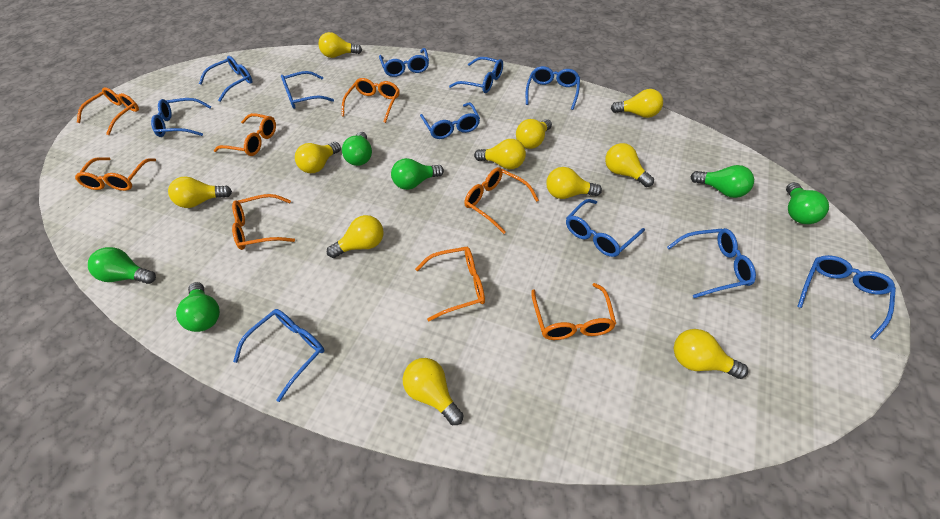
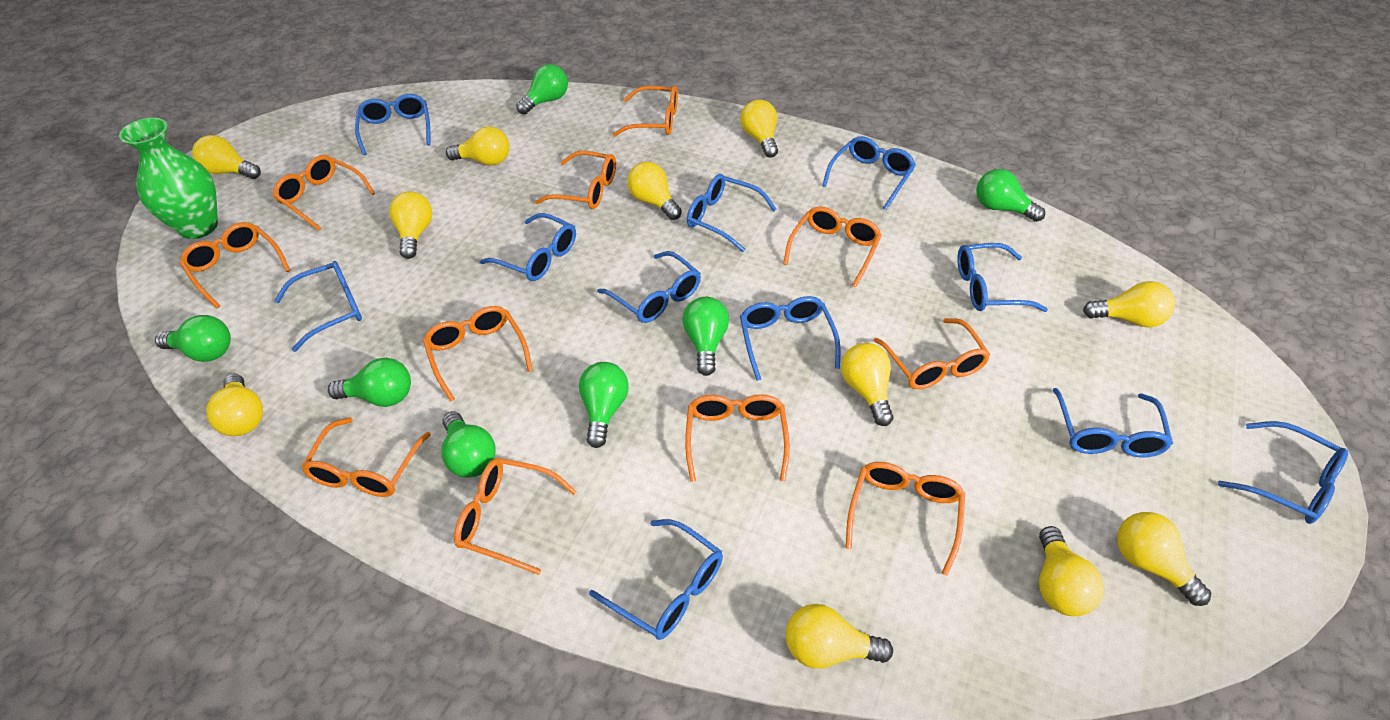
green light bulb: 6 -> 7
green vase: 0 -> 1
orange glasses: 8 -> 11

##############################

Line by line, write out the material above exactly, with no images.

OUTPUT:
green light bulb: 6 -> 7
green vase: 0 -> 1
orange glasses: 8 -> 11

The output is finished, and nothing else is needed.